_Aim of the task_:
Reproduce the lines from the one with "Year [30, 20]" to the one with "Best Cinematography [520, 134]", including both.

_Information provided_:
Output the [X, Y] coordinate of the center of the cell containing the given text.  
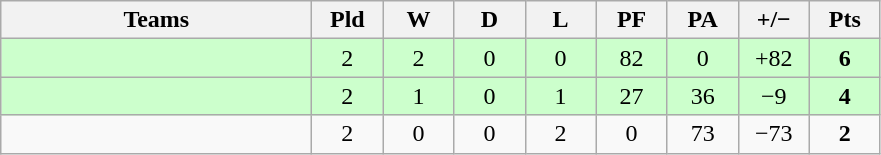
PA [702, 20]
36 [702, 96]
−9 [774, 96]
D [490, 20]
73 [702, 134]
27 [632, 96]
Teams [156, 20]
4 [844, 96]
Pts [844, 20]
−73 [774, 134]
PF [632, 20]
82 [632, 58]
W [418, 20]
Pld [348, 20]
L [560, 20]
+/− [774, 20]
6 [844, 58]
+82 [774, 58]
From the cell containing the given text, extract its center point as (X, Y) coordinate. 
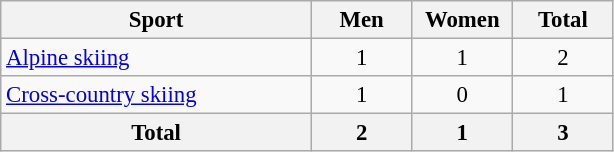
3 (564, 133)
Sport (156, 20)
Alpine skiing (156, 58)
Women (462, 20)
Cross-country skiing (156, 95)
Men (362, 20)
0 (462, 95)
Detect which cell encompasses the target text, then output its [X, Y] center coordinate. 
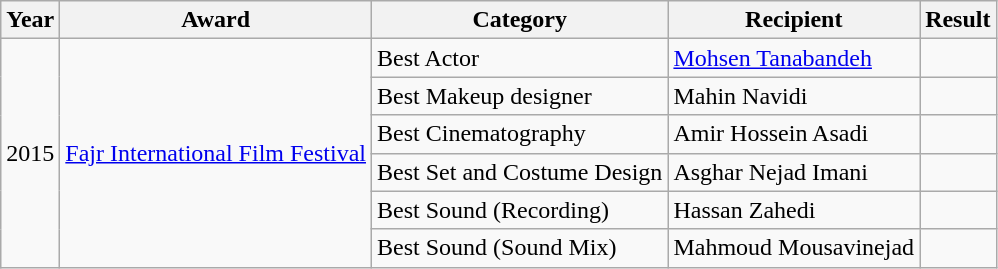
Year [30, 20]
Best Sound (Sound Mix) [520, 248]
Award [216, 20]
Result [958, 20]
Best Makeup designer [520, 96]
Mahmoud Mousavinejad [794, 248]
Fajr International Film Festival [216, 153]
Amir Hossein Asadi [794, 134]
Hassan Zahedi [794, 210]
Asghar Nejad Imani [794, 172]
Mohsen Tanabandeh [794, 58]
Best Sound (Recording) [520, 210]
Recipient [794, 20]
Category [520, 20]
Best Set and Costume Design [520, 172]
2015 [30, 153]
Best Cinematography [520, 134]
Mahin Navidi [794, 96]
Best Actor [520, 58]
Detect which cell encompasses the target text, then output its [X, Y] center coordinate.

_Exercise solution_:
Year [30, 20]
Best Sound (Sound Mix) [520, 248]
Award [216, 20]
Result [958, 20]
Best Makeup designer [520, 96]
Mahmoud Mousavinejad [794, 248]
Fajr International Film Festival [216, 153]
Amir Hossein Asadi [794, 134]
Hassan Zahedi [794, 210]
Asghar Nejad Imani [794, 172]
Mohsen Tanabandeh [794, 58]
Best Sound (Recording) [520, 210]
Recipient [794, 20]
Category [520, 20]
Best Set and Costume Design [520, 172]
2015 [30, 153]
Best Cinematography [520, 134]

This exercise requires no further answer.